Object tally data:
╭──

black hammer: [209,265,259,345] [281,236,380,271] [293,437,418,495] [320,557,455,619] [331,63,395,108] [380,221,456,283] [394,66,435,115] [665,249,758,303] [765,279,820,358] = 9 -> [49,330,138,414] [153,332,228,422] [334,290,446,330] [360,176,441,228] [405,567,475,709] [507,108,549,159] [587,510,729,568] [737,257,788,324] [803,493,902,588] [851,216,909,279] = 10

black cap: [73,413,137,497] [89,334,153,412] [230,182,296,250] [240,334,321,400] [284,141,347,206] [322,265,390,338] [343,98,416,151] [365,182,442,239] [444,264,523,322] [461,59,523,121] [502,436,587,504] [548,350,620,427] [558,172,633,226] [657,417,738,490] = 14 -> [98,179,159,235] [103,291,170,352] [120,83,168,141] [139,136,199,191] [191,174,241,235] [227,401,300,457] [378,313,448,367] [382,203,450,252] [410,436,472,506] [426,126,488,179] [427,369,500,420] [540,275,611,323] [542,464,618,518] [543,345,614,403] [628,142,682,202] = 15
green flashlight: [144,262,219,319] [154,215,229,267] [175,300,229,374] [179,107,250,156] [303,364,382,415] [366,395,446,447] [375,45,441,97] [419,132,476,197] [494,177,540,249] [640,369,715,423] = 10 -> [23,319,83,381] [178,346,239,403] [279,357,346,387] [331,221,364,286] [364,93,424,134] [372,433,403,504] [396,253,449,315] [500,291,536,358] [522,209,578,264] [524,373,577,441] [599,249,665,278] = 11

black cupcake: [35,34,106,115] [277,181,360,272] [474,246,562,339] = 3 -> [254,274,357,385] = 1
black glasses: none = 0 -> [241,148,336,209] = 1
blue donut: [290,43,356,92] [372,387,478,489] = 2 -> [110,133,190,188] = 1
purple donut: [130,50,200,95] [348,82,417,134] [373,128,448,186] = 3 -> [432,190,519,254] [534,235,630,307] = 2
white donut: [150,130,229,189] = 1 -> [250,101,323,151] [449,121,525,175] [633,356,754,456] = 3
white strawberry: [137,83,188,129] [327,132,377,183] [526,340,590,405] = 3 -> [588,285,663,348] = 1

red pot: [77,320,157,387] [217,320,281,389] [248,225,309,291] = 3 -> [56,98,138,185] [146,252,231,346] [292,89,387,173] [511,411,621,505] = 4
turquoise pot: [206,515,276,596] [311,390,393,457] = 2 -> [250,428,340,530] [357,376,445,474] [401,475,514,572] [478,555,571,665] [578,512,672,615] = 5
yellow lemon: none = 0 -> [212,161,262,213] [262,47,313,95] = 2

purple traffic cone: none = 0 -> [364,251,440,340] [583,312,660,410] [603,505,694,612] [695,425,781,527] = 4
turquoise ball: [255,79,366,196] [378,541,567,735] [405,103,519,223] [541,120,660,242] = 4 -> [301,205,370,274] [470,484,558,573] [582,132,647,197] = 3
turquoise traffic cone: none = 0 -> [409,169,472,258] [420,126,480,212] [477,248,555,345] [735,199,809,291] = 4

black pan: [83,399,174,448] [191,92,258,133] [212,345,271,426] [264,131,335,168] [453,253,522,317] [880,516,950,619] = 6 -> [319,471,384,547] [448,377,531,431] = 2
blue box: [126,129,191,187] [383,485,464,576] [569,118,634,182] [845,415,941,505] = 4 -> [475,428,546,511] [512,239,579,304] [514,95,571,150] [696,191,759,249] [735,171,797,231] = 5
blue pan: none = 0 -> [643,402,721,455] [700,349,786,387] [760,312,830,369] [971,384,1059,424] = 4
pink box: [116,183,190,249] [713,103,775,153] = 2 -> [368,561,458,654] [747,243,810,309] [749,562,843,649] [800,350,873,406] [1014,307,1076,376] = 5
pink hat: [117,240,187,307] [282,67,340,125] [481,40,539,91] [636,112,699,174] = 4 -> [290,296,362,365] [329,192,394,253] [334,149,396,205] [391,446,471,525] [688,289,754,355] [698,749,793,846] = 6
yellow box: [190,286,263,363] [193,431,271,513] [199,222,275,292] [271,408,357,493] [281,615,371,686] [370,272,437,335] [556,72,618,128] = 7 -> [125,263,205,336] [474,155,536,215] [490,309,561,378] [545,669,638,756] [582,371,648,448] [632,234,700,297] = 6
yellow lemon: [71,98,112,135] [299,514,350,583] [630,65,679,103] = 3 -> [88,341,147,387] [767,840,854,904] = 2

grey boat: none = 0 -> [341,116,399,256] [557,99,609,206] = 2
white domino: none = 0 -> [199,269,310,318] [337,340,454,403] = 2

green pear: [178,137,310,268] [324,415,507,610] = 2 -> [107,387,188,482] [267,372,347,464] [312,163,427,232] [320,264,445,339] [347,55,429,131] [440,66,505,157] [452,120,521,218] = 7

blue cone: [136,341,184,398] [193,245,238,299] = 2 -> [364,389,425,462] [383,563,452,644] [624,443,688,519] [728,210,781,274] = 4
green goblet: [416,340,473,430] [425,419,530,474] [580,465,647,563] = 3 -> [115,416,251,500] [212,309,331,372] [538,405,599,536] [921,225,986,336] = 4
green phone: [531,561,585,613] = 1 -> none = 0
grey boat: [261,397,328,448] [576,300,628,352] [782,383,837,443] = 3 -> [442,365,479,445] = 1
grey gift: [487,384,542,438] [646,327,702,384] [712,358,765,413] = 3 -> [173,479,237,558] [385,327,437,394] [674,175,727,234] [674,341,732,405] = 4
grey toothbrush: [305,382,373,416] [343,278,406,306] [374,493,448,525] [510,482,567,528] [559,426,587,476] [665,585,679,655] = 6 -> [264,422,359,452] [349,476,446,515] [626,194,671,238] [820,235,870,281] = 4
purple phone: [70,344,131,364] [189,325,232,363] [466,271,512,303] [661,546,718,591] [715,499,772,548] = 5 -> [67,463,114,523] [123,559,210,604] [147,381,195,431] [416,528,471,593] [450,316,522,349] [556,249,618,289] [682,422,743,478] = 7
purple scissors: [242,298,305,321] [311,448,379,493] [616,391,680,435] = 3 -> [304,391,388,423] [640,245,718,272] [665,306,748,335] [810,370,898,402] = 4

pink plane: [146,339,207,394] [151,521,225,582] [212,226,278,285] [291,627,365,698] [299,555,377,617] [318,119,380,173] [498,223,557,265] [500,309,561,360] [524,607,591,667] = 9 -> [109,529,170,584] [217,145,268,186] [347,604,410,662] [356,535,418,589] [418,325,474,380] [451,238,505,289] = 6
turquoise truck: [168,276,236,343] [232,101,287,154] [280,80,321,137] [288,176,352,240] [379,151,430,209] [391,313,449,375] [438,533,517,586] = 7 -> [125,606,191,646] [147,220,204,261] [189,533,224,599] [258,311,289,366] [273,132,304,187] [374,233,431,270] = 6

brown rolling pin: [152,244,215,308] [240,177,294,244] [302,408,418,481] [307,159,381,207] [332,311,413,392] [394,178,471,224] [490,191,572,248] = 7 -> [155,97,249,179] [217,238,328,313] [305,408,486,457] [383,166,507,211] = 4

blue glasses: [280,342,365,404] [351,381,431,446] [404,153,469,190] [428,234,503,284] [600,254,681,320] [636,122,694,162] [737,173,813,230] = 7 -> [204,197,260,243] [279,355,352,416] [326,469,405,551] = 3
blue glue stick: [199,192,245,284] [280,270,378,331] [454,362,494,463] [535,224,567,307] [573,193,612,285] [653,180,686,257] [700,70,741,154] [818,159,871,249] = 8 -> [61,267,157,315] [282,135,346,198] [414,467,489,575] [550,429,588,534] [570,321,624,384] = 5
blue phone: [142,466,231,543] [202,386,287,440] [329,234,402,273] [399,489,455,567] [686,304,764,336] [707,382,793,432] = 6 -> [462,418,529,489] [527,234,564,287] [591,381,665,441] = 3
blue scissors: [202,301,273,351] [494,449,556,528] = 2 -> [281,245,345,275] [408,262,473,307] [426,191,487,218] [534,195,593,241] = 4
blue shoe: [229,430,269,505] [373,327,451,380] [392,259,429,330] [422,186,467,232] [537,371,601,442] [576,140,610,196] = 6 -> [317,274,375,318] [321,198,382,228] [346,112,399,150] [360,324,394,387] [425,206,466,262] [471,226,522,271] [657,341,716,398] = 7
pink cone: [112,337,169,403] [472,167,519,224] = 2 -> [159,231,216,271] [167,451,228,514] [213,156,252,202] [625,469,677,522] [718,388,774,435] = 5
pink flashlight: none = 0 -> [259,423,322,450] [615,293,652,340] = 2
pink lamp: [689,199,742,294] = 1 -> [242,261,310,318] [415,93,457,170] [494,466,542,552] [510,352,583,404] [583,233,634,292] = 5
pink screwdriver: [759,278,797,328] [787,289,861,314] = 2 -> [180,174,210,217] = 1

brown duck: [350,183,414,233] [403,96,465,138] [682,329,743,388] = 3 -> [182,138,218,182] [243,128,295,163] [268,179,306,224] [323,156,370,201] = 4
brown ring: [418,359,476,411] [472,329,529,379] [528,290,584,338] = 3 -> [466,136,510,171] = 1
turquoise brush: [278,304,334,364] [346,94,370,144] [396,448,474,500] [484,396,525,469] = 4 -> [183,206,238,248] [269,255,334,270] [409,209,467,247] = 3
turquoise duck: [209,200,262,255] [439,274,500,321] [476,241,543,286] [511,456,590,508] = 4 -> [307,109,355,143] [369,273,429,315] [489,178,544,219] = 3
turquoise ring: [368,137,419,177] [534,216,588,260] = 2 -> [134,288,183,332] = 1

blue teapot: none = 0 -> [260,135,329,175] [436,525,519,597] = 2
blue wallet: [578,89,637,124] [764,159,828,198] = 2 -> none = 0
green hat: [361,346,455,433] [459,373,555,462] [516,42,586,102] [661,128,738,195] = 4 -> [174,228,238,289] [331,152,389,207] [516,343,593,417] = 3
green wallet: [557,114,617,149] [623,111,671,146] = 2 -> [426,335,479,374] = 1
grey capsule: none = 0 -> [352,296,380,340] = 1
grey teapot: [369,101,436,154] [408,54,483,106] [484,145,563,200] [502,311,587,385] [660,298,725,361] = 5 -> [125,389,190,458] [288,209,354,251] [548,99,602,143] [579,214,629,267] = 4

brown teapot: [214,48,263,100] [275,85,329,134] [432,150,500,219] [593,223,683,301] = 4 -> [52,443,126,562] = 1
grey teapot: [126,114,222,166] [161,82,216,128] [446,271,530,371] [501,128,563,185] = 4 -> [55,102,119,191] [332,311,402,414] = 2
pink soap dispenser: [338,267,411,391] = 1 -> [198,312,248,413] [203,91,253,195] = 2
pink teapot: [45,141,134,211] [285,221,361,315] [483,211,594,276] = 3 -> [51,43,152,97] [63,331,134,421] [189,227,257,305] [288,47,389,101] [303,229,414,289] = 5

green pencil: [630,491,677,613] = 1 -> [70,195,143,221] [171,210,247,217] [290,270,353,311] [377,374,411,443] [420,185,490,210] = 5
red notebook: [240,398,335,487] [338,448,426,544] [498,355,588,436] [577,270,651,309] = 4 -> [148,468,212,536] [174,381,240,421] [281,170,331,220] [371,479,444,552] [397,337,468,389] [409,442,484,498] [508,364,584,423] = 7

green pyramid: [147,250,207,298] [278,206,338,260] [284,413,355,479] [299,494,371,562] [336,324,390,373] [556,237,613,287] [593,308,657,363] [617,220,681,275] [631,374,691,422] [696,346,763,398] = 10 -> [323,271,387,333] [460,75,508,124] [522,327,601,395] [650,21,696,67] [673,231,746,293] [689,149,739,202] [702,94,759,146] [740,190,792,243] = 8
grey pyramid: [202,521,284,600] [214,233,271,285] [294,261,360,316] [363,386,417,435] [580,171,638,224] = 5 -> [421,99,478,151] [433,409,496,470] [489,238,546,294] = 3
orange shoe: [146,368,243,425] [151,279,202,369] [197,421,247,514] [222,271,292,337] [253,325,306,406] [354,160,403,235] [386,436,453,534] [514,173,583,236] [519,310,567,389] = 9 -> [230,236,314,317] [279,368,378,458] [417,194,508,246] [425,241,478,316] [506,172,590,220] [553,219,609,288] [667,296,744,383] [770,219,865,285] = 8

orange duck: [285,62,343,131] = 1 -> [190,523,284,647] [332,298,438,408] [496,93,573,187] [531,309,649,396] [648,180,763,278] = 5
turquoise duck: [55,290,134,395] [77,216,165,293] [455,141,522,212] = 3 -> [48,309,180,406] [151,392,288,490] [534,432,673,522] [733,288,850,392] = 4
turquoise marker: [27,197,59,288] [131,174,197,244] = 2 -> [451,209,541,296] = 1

╰──

What needs to be done: Copy out, word for word, the part of the entries above that begins at the line with "blue cone: [136,341,184,398]" and ends at the line with "grey toothbrush: [305,382,373,416]", including both.

Result for this exercise:
blue cone: [136,341,184,398] [193,245,238,299] = 2 -> [364,389,425,462] [383,563,452,644] [624,443,688,519] [728,210,781,274] = 4
green goblet: [416,340,473,430] [425,419,530,474] [580,465,647,563] = 3 -> [115,416,251,500] [212,309,331,372] [538,405,599,536] [921,225,986,336] = 4
green phone: [531,561,585,613] = 1 -> none = 0
grey boat: [261,397,328,448] [576,300,628,352] [782,383,837,443] = 3 -> [442,365,479,445] = 1
grey gift: [487,384,542,438] [646,327,702,384] [712,358,765,413] = 3 -> [173,479,237,558] [385,327,437,394] [674,175,727,234] [674,341,732,405] = 4
grey toothbrush: [305,382,373,416] [343,278,406,306] [374,493,448,525] [510,482,567,528] [559,426,587,476] [665,585,679,655] = 6 -> [264,422,359,452] [349,476,446,515] [626,194,671,238] [820,235,870,281] = 4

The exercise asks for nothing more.